_Material for this exercise_.
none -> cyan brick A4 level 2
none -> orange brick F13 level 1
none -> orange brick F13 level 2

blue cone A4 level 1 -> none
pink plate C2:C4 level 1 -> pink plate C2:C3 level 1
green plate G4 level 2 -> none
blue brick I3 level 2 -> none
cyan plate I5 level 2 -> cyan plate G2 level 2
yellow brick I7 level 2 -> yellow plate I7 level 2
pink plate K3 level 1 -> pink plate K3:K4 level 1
--
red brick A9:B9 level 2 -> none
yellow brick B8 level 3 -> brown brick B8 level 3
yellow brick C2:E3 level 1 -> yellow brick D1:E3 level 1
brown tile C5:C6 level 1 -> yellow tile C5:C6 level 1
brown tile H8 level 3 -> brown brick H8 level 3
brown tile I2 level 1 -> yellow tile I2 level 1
--
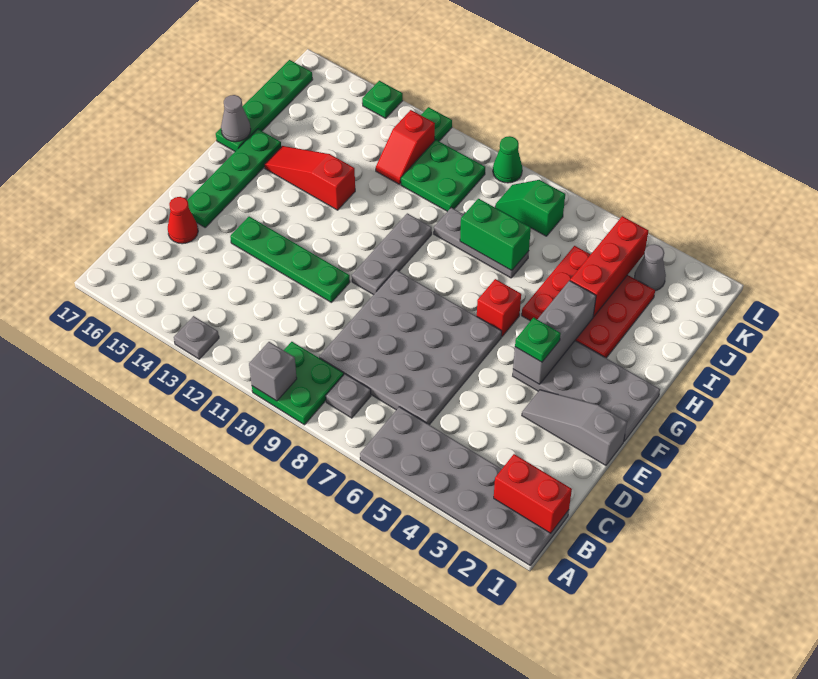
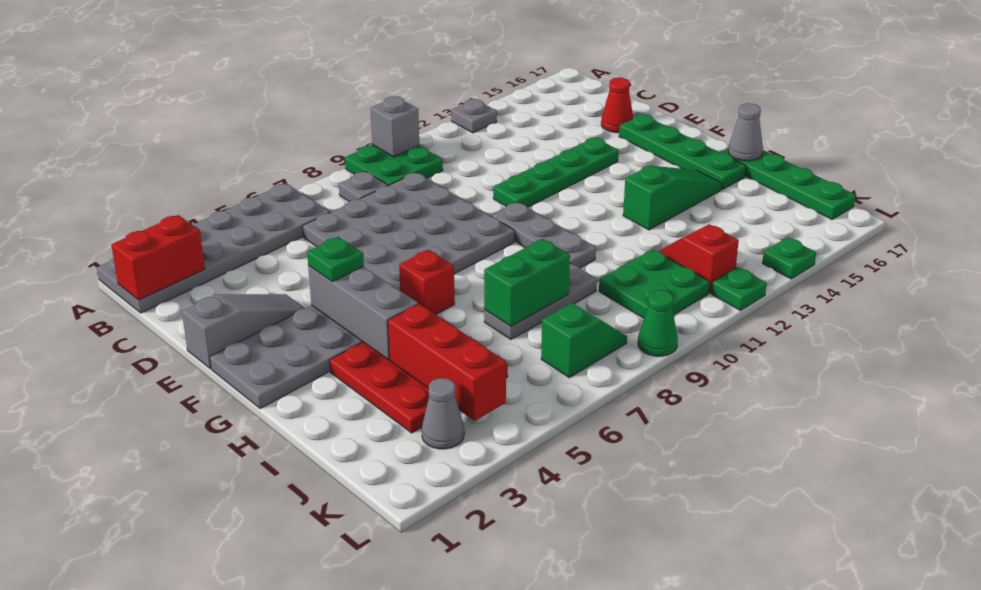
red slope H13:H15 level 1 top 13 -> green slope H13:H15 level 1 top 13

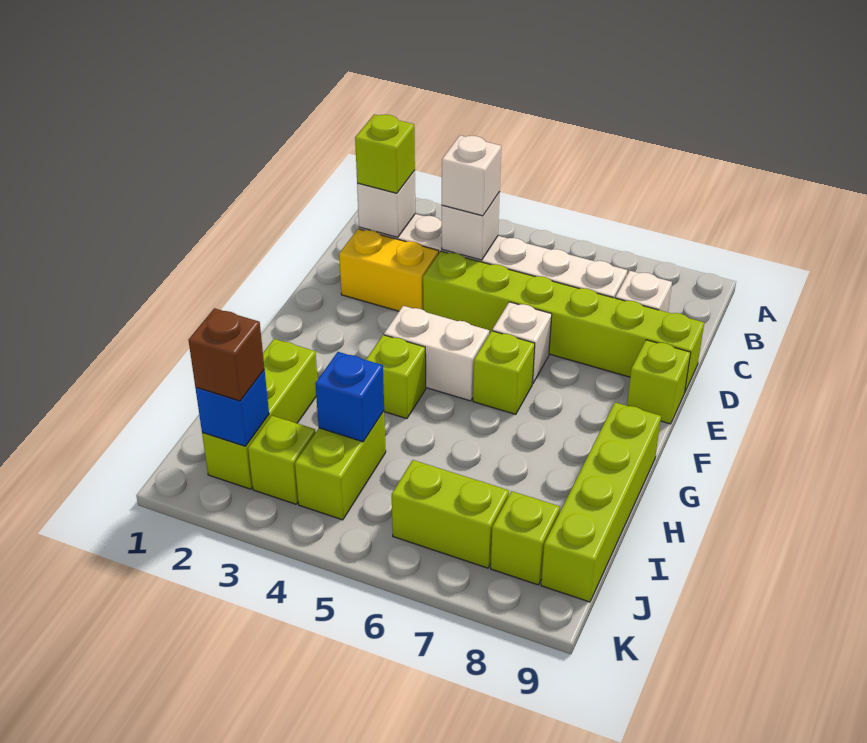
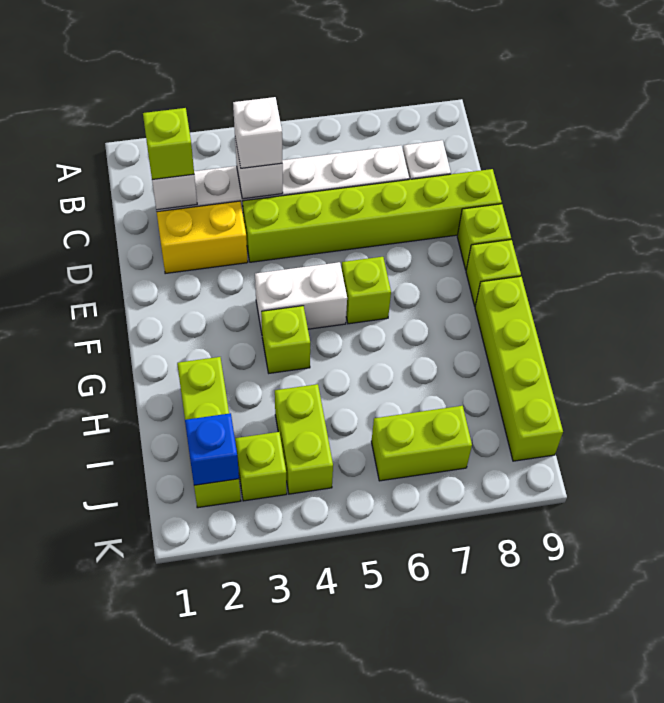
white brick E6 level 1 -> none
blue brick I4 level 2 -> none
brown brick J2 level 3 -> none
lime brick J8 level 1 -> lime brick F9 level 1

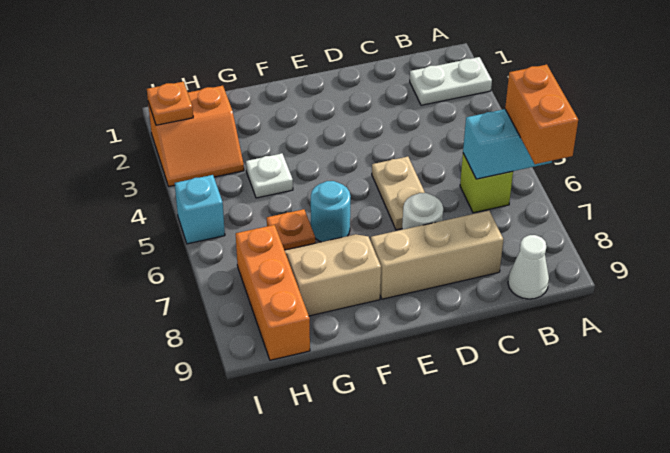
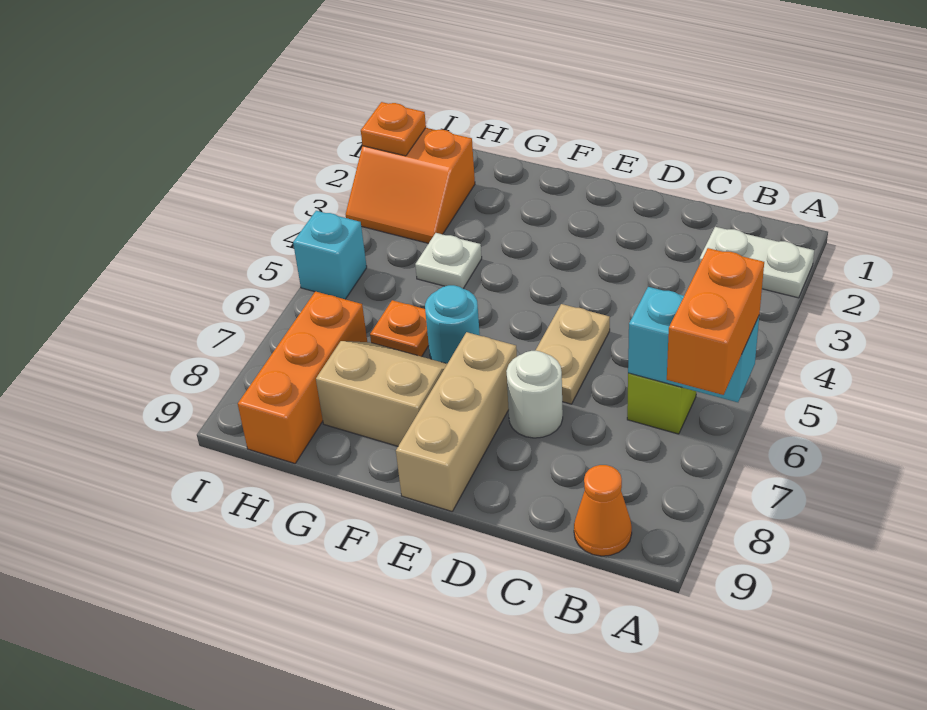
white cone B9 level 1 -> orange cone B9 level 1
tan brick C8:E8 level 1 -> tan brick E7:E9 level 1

_Requirement_.
Copy out each line of the data above, exactly, if it lies between the line holding "none -> cyan brick A4 level 2" and the line holding "pink plate K3 level", inclusive; copy no other line.

_Response to this task_.
none -> cyan brick A4 level 2
none -> orange brick F13 level 1
none -> orange brick F13 level 2

blue cone A4 level 1 -> none
pink plate C2:C4 level 1 -> pink plate C2:C3 level 1
green plate G4 level 2 -> none
blue brick I3 level 2 -> none
cyan plate I5 level 2 -> cyan plate G2 level 2
yellow brick I7 level 2 -> yellow plate I7 level 2
pink plate K3 level 1 -> pink plate K3:K4 level 1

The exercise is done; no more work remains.